Data shown:
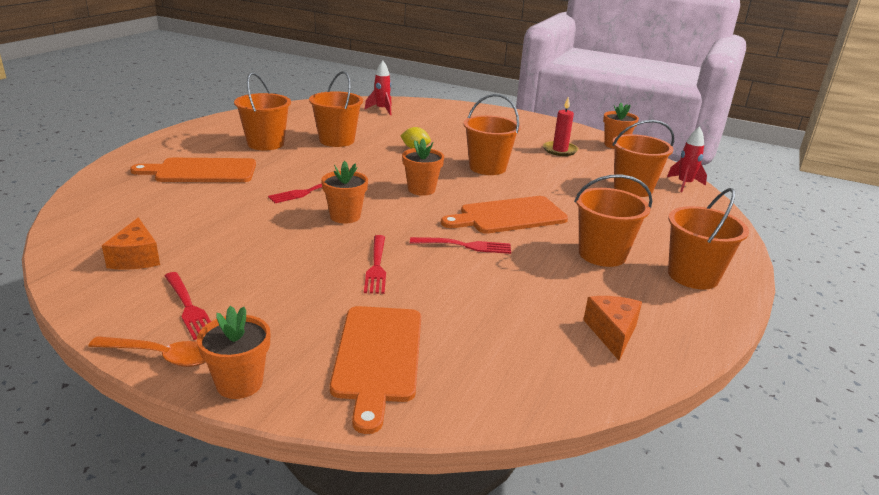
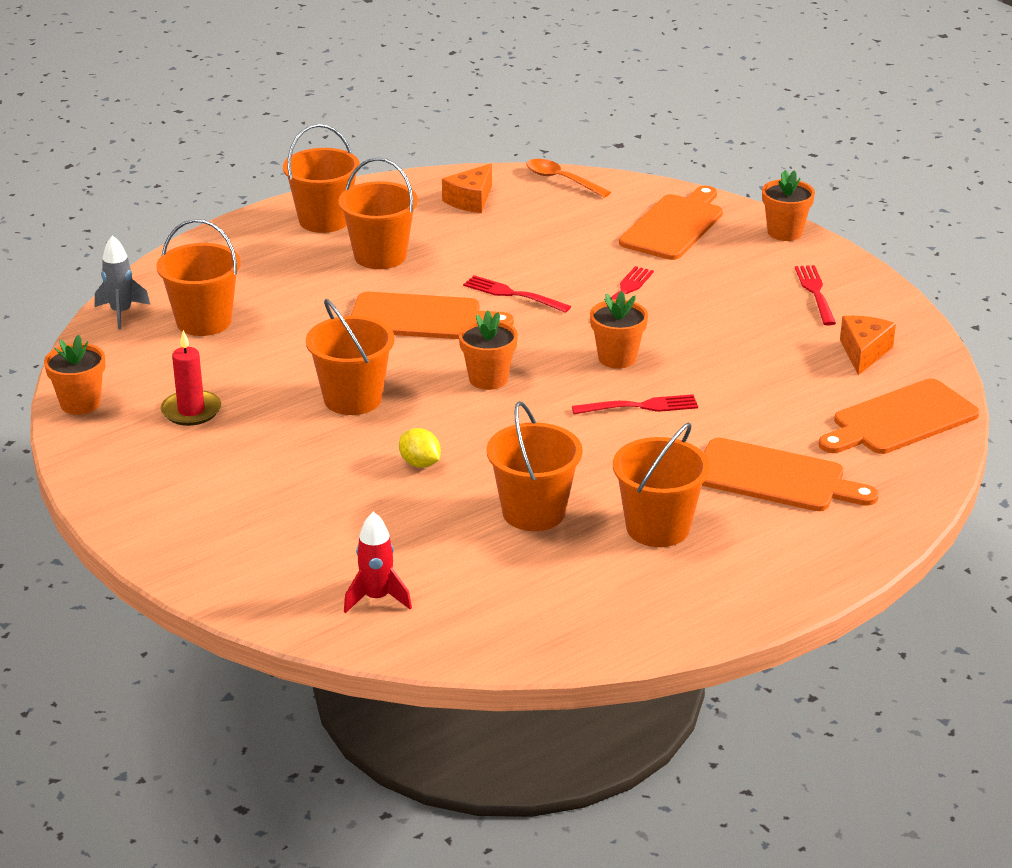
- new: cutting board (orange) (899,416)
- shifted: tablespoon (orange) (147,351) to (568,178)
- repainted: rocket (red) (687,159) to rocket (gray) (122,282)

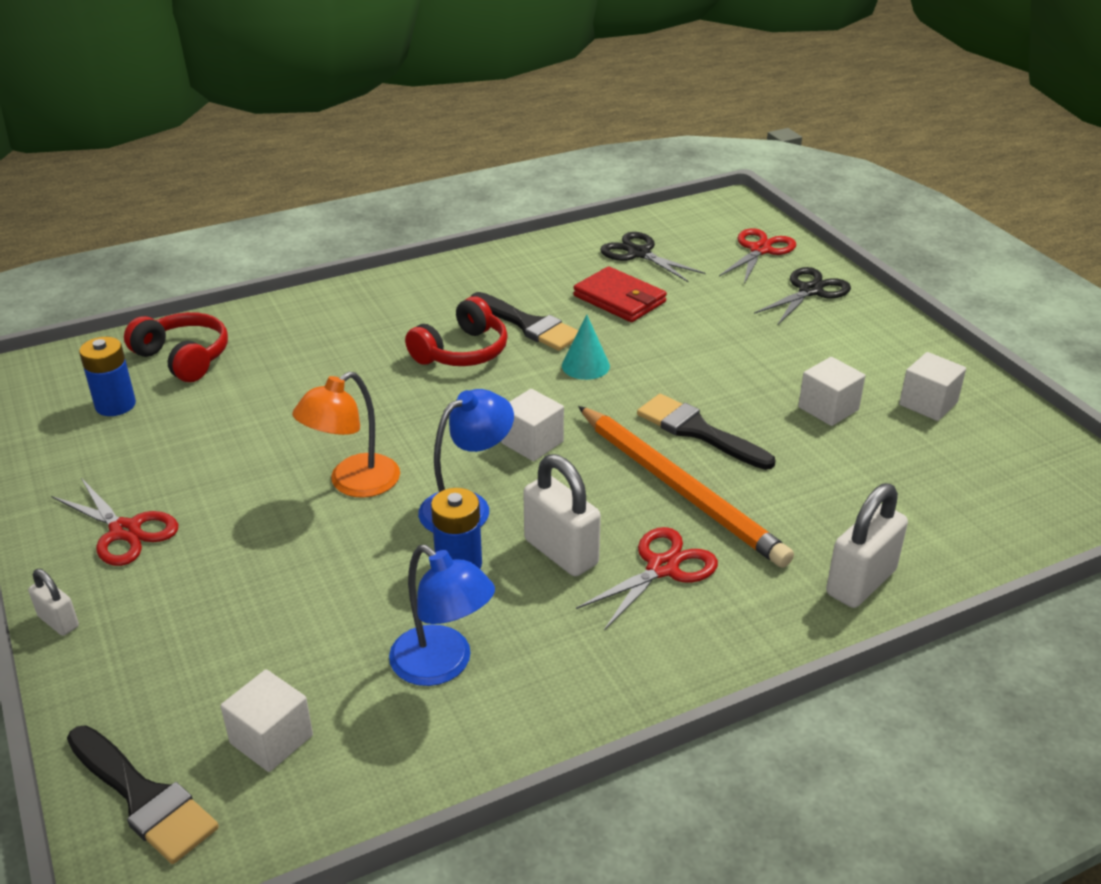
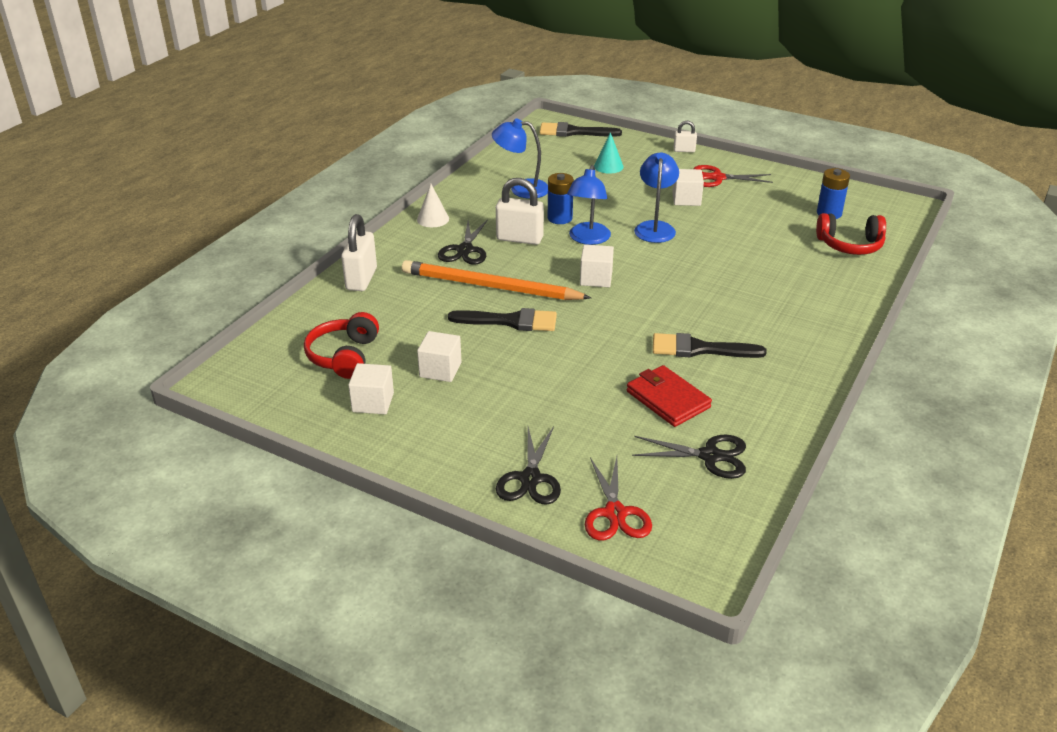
- new: solid cone (pure white) (433,205)
- shifted: block (pure white) (267,720) to (688,187)
- shifted: headphones (red) (456,331) to (341,345)
- shifted: solid cone (teal) (586,347) to (609,153)
- repainted: lamp (orange) (346,434) to lamp (cobalt) (656,198)
- repainted: scissors (red) (647,578) to scissors (black) (463,242)
- rotated: card wallet (red) (620,294) = (669,396) 45 degrees clockwise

What the task asks: Retype the whole listing word for word. Skip the pictures.

Task answer:
- new: cutting board (orange) (899,416)
- shifted: tablespoon (orange) (147,351) to (568,178)
- repainted: rocket (red) (687,159) to rocket (gray) (122,282)

- new: solid cone (pure white) (433,205)
- shifted: block (pure white) (267,720) to (688,187)
- shifted: headphones (red) (456,331) to (341,345)
- shifted: solid cone (teal) (586,347) to (609,153)
- repainted: lamp (orange) (346,434) to lamp (cobalt) (656,198)
- repainted: scissors (red) (647,578) to scissors (black) (463,242)
- rotated: card wallet (red) (620,294) = (669,396) 45 degrees clockwise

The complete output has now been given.